Items listed in a dataset:
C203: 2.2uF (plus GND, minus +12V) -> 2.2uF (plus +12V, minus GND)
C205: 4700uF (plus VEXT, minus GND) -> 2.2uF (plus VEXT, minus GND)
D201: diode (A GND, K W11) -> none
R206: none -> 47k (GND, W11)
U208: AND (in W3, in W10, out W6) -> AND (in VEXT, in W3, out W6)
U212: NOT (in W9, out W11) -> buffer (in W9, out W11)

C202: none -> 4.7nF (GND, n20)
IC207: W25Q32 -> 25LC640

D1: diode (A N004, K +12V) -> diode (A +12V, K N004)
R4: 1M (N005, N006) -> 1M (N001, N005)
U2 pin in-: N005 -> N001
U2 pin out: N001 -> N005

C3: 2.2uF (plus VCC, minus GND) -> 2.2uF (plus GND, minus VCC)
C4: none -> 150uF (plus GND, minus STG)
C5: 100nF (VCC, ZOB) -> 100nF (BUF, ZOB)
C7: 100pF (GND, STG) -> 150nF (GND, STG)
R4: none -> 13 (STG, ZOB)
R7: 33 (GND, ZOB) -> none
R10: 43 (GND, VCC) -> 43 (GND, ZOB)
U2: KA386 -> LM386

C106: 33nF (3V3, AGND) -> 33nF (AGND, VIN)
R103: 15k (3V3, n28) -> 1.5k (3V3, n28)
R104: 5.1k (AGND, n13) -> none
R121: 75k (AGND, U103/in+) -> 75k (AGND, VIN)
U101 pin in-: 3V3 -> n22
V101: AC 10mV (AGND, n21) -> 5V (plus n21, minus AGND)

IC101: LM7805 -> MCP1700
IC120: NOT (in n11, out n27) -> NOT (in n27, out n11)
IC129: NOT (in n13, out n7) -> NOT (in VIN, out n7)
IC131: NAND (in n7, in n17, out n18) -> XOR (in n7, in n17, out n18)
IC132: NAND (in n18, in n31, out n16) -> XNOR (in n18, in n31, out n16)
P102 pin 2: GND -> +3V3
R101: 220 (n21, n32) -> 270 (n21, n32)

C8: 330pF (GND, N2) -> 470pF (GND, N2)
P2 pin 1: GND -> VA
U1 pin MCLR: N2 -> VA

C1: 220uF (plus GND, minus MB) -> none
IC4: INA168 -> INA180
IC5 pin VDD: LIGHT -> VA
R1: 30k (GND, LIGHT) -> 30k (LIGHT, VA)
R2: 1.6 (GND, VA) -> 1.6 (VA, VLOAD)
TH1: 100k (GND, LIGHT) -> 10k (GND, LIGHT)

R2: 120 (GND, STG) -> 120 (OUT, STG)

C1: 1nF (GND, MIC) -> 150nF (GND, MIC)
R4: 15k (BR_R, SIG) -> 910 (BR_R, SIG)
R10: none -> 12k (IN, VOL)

Work order:
All lines carrying the word "plus" must be copied from the data above.

Answer to this exercise:
C203: 2.2uF (plus GND, minus +12V) -> 2.2uF (plus +12V, minus GND)
C205: 4700uF (plus VEXT, minus GND) -> 2.2uF (plus VEXT, minus GND)
C3: 2.2uF (plus VCC, minus GND) -> 2.2uF (plus GND, minus VCC)
C4: none -> 150uF (plus GND, minus STG)
V101: AC 10mV (AGND, n21) -> 5V (plus n21, minus AGND)
C1: 220uF (plus GND, minus MB) -> none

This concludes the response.